Start of RECORD SET
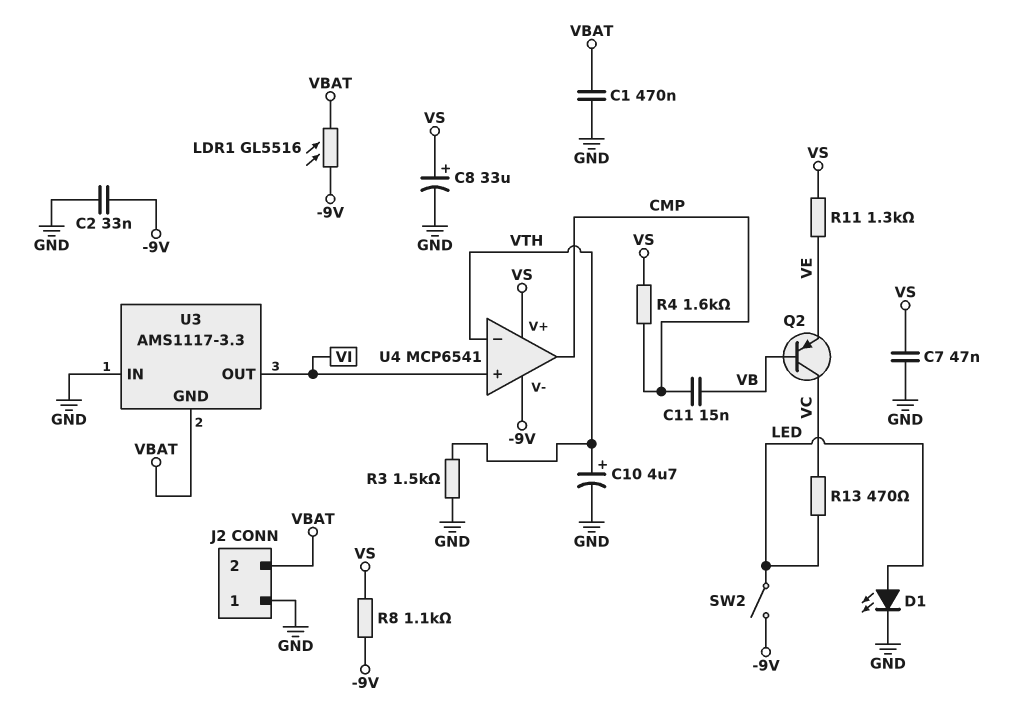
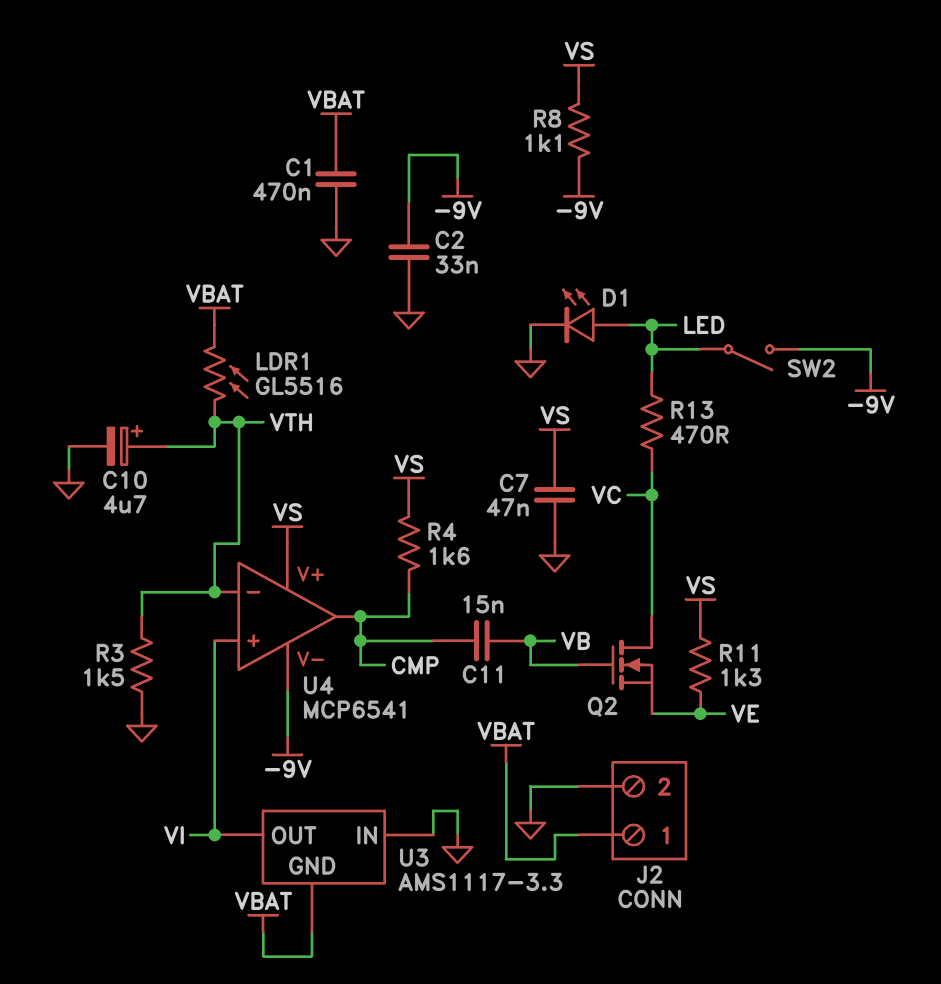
C8: 33uF (plus VS, minus GND) -> none
J2 pin 1: GND -> VBAT
J2 pin 2: VBAT -> GND
LDR1: GL5516 (-9V, VBAT) -> GL5516 (VBAT, VTH)
Q2: PNP (B VB, C VC, E VE) -> NMOS (G VB, D VC, S VE)

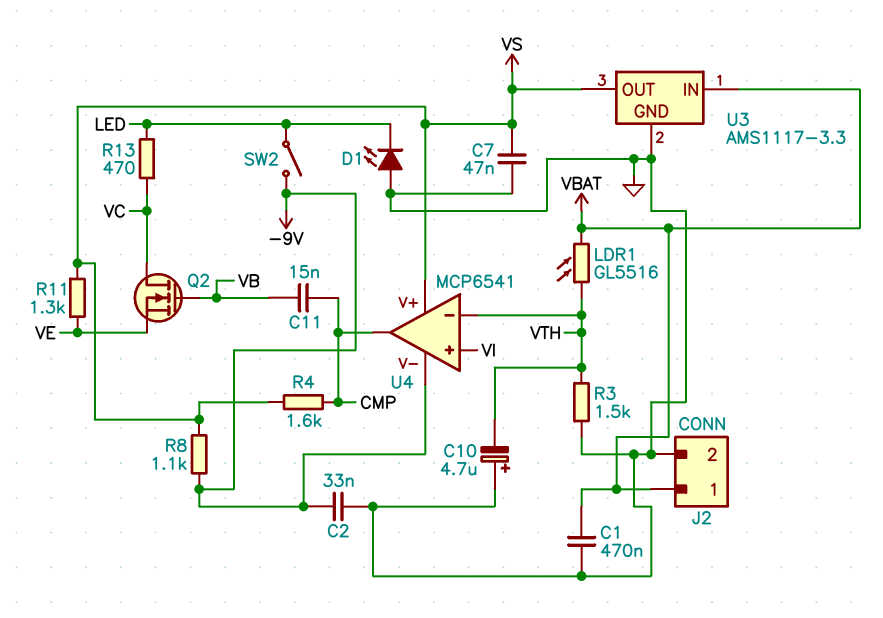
C10: 4.7uF (plus VTH, minus GND) -> 4.7uF (plus GND, minus VTH)
D1: LED (A LED, K GND) -> LED (A GND, K LED)
U3 pin GND: VBAT -> GND
U3 pin IN: GND -> VBAT
U3 pin OUT: VI -> VS

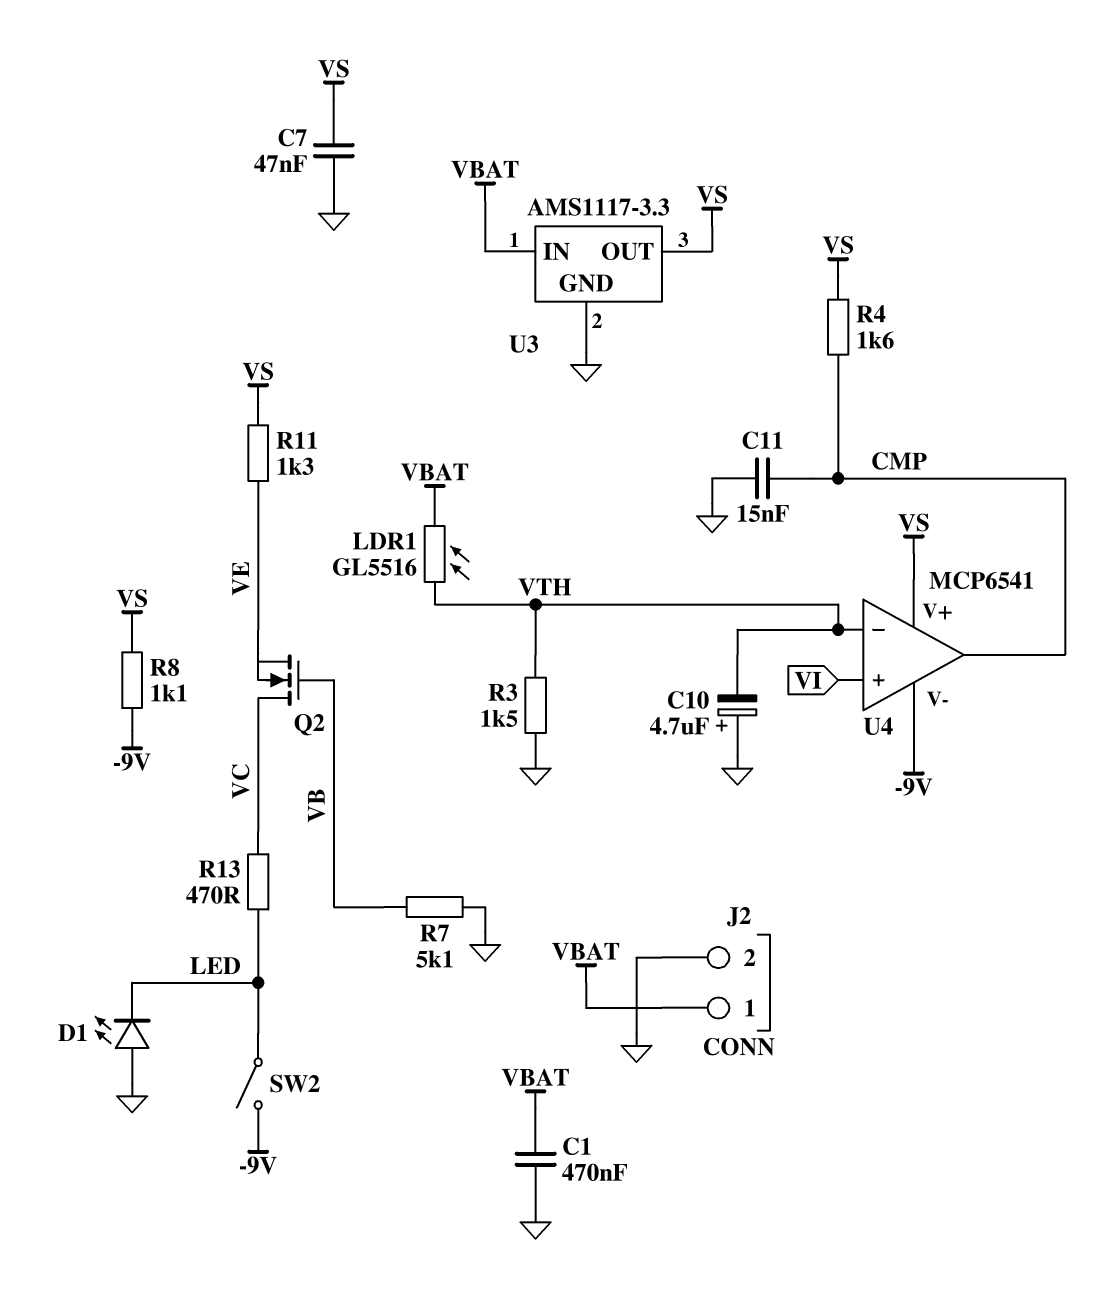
C2: 33nF (-9V, GND) -> none
C11: 15nF (CMP, VB) -> 15nF (CMP, GND)
R7: none -> 5.1k (GND, VB)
End of RECORD SET
What is the number of lines in the records that include the word "plus"? Answer with that number only.

2